*ABOUT THIS TASK*:
Repeat exactly, and only, the lines of the entries below from the one with "none -> brown brick G12 level 1" through the one with "none -> yellow brick G1 level 2", both ends included.

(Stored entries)
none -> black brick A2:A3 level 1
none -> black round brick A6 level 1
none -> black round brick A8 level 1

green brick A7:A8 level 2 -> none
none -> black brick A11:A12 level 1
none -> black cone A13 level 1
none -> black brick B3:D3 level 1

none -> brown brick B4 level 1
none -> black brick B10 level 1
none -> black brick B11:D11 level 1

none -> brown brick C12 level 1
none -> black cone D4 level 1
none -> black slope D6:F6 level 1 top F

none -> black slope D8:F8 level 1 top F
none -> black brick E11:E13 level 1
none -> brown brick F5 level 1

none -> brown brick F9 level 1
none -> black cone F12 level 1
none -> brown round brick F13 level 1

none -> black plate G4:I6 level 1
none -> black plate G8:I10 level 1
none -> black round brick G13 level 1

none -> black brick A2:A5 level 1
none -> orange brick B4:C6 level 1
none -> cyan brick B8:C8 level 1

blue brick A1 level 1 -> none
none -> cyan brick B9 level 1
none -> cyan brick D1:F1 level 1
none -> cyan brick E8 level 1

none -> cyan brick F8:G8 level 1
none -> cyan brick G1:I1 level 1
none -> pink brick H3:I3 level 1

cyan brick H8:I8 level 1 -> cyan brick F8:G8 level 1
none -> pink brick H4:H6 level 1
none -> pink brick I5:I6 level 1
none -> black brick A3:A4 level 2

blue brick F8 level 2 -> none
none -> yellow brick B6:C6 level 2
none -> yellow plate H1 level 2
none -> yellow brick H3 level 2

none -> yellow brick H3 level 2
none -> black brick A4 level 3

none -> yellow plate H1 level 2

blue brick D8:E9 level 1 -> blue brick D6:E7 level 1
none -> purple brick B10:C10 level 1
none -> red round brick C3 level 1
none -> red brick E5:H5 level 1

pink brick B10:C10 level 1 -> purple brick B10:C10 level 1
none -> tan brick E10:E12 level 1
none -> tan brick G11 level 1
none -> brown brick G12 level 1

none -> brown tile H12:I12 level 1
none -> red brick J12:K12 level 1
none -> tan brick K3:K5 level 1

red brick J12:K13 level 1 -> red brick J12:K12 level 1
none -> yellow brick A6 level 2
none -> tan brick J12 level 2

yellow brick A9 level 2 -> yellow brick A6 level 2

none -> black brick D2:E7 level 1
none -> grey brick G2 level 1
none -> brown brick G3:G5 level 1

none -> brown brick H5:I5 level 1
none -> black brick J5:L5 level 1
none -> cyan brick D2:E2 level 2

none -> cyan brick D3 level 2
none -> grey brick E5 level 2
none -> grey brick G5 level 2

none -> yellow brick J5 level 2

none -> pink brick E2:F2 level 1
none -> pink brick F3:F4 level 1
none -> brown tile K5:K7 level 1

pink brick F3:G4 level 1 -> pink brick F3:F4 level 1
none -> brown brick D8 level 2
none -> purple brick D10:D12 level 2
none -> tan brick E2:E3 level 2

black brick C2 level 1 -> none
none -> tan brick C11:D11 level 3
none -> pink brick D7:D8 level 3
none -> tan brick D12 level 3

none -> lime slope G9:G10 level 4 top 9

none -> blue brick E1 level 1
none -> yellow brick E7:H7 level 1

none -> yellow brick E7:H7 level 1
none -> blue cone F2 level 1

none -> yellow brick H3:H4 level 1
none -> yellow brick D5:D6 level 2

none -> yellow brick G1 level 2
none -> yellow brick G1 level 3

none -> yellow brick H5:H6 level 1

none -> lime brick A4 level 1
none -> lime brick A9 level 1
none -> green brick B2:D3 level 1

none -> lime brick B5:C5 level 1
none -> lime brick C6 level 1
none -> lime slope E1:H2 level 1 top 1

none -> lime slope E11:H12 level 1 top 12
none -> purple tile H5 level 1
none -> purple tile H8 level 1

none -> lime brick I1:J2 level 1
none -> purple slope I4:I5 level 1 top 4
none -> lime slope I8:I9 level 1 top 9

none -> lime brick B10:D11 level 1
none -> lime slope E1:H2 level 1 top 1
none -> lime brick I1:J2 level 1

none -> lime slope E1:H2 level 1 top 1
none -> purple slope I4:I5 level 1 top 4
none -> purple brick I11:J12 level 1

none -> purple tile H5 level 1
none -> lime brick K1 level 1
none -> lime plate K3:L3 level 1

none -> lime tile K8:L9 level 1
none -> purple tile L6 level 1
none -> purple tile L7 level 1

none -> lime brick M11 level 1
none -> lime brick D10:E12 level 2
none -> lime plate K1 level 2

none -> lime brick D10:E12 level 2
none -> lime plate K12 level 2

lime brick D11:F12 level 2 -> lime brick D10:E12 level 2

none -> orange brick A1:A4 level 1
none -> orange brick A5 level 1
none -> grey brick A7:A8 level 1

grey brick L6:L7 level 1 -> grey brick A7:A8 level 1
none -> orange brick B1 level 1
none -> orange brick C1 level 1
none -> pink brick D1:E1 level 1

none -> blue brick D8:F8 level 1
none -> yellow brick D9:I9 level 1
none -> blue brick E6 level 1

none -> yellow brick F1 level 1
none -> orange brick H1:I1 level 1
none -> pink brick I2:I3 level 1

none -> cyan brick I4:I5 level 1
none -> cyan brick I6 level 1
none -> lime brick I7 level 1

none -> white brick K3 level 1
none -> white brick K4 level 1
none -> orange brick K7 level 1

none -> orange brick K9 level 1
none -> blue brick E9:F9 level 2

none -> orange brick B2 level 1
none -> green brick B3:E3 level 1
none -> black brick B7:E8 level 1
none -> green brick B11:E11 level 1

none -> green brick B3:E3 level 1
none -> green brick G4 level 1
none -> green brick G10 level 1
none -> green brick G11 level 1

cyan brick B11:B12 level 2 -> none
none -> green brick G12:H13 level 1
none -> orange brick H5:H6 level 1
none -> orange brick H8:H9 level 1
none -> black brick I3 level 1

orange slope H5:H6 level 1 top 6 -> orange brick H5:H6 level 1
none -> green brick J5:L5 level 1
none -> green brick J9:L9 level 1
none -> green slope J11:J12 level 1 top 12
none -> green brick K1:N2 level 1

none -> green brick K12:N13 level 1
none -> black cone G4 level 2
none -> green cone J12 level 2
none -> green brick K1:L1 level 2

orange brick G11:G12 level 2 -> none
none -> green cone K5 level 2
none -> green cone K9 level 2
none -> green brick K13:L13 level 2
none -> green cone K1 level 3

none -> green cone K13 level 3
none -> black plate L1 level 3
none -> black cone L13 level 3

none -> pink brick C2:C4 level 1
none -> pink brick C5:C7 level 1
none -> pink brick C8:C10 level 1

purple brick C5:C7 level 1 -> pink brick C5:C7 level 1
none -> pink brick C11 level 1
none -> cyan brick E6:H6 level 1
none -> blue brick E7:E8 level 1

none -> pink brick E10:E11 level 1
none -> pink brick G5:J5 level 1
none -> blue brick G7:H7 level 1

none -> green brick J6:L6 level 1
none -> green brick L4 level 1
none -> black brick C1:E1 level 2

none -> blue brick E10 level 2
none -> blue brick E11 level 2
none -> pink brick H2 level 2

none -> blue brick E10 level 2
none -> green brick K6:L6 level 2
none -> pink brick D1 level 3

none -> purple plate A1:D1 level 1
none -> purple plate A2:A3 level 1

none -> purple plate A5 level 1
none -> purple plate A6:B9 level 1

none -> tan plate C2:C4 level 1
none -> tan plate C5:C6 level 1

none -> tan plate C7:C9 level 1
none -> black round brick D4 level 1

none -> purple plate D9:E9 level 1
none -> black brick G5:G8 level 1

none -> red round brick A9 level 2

*ANSWER FOR THE TASK*:
none -> brown brick G12 level 1

none -> brown tile H12:I12 level 1
none -> red brick J12:K12 level 1
none -> tan brick K3:K5 level 1

red brick J12:K13 level 1 -> red brick J12:K12 level 1
none -> yellow brick A6 level 2
none -> tan brick J12 level 2

yellow brick A9 level 2 -> yellow brick A6 level 2

none -> black brick D2:E7 level 1
none -> grey brick G2 level 1
none -> brown brick G3:G5 level 1

none -> brown brick H5:I5 level 1
none -> black brick J5:L5 level 1
none -> cyan brick D2:E2 level 2

none -> cyan brick D3 level 2
none -> grey brick E5 level 2
none -> grey brick G5 level 2

none -> yellow brick J5 level 2

none -> pink brick E2:F2 level 1
none -> pink brick F3:F4 level 1
none -> brown tile K5:K7 level 1

pink brick F3:G4 level 1 -> pink brick F3:F4 level 1
none -> brown brick D8 level 2
none -> purple brick D10:D12 level 2
none -> tan brick E2:E3 level 2

black brick C2 level 1 -> none
none -> tan brick C11:D11 level 3
none -> pink brick D7:D8 level 3
none -> tan brick D12 level 3

none -> lime slope G9:G10 level 4 top 9

none -> blue brick E1 level 1
none -> yellow brick E7:H7 level 1

none -> yellow brick E7:H7 level 1
none -> blue cone F2 level 1

none -> yellow brick H3:H4 level 1
none -> yellow brick D5:D6 level 2

none -> yellow brick G1 level 2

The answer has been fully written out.